■ **Written task**: Using the records below, quote only the span that opens with the line containing "camera: 135 degrees right, 10 degrees up" and closes with the line containing "black lamp [37,330,83,402] -> none", exactly and inclusively.

*-*-*

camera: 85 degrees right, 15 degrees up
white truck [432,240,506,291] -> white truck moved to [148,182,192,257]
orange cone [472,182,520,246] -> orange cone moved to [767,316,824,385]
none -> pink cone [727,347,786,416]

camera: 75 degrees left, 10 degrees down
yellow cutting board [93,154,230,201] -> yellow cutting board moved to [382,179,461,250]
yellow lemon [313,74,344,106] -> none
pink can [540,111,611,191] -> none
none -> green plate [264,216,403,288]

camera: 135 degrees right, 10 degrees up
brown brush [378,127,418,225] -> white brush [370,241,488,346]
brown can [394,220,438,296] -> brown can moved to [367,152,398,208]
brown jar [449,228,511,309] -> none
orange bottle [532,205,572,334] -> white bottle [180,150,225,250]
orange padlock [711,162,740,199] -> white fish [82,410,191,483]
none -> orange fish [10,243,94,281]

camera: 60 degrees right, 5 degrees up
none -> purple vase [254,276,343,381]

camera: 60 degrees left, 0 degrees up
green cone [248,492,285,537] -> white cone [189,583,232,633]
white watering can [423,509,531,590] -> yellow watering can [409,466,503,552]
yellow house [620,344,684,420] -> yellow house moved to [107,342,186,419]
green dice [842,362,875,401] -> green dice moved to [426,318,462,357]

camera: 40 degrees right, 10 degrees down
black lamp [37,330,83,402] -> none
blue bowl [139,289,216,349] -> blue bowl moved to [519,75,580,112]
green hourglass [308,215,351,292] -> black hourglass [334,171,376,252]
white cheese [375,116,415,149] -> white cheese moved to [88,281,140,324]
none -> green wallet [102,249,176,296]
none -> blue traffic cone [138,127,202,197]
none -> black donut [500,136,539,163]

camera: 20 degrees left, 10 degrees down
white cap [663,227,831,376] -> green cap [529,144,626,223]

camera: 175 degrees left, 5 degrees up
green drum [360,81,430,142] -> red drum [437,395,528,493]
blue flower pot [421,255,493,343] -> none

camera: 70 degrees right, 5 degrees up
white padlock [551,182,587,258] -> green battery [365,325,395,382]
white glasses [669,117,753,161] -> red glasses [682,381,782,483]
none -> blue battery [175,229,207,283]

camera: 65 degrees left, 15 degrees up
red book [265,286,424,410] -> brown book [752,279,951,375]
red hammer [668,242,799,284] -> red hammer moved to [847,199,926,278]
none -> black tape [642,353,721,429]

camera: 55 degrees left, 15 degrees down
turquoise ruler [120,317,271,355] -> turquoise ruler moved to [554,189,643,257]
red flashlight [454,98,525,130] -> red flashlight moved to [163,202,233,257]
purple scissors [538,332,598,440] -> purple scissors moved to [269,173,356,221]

*-*-*

■ **Result of this exercise**:
camera: 135 degrees right, 10 degrees up
brown brush [378,127,418,225] -> white brush [370,241,488,346]
brown can [394,220,438,296] -> brown can moved to [367,152,398,208]
brown jar [449,228,511,309] -> none
orange bottle [532,205,572,334] -> white bottle [180,150,225,250]
orange padlock [711,162,740,199] -> white fish [82,410,191,483]
none -> orange fish [10,243,94,281]

camera: 60 degrees right, 5 degrees up
none -> purple vase [254,276,343,381]

camera: 60 degrees left, 0 degrees up
green cone [248,492,285,537] -> white cone [189,583,232,633]
white watering can [423,509,531,590] -> yellow watering can [409,466,503,552]
yellow house [620,344,684,420] -> yellow house moved to [107,342,186,419]
green dice [842,362,875,401] -> green dice moved to [426,318,462,357]

camera: 40 degrees right, 10 degrees down
black lamp [37,330,83,402] -> none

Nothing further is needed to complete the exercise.